### What is being asked
Say how many lines in the material below include "SHAPE". The answer is the number alone.

*** Begin section ***

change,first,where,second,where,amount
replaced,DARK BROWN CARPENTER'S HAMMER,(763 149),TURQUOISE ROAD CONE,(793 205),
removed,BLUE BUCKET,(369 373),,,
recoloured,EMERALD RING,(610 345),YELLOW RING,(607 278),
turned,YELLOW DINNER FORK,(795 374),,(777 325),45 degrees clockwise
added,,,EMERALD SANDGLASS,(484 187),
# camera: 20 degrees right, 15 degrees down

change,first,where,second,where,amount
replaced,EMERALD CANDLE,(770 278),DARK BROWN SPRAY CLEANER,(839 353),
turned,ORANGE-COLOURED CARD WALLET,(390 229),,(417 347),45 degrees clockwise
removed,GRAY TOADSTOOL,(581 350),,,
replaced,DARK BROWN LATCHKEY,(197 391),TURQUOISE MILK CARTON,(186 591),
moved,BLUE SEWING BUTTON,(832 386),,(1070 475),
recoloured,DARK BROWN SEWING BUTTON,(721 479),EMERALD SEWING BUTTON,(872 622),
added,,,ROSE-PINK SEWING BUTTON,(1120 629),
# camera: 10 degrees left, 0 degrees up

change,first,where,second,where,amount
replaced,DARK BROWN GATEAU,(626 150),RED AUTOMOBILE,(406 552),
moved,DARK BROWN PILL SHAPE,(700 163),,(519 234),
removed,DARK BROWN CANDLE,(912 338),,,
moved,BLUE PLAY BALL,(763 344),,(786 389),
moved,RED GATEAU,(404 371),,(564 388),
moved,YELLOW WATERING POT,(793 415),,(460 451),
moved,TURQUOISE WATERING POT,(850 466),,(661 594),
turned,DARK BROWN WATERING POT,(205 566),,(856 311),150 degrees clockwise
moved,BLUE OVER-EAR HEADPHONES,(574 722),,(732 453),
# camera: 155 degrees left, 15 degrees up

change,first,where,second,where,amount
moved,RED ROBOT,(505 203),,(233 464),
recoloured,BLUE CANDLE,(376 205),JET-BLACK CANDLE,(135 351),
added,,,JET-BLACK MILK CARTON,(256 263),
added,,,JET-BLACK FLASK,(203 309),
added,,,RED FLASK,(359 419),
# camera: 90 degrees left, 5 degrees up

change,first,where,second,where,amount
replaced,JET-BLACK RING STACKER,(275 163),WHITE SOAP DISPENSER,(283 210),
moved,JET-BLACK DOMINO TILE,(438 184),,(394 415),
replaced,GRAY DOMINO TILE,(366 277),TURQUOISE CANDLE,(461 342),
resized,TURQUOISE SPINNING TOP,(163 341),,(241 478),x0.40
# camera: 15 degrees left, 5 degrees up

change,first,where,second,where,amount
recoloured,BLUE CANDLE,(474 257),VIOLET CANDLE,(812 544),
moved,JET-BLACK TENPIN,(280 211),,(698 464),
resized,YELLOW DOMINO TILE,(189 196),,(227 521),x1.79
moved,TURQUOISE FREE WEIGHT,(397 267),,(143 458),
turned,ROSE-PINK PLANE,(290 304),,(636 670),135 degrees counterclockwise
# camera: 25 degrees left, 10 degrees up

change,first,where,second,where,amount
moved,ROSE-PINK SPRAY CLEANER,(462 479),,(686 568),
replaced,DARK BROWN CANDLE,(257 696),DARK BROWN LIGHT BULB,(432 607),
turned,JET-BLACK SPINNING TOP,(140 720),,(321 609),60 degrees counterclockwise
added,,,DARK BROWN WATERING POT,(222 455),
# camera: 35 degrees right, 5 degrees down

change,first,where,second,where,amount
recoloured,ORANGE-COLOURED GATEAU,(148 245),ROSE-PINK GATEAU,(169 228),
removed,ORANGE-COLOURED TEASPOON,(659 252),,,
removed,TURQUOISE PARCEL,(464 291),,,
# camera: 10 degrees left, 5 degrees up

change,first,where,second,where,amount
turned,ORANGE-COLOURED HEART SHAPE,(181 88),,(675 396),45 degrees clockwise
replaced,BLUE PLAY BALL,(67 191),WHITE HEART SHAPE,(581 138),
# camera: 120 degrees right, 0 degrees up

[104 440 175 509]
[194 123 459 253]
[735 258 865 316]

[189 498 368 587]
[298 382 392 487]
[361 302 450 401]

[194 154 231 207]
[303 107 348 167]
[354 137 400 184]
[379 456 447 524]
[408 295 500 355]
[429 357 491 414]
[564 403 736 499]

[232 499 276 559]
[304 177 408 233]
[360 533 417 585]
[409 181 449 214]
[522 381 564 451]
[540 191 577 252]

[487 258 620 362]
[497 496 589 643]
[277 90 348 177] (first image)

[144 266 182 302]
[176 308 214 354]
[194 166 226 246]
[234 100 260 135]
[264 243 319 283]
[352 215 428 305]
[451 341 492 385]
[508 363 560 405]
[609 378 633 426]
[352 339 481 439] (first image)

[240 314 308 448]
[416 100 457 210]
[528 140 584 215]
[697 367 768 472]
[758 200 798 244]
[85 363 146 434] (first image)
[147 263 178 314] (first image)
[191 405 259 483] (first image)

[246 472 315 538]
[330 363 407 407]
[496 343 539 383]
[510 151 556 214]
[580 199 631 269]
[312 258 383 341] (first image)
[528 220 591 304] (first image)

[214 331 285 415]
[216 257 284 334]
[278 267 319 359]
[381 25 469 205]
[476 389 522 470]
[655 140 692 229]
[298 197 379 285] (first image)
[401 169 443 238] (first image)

*** End section ***

### Task output
3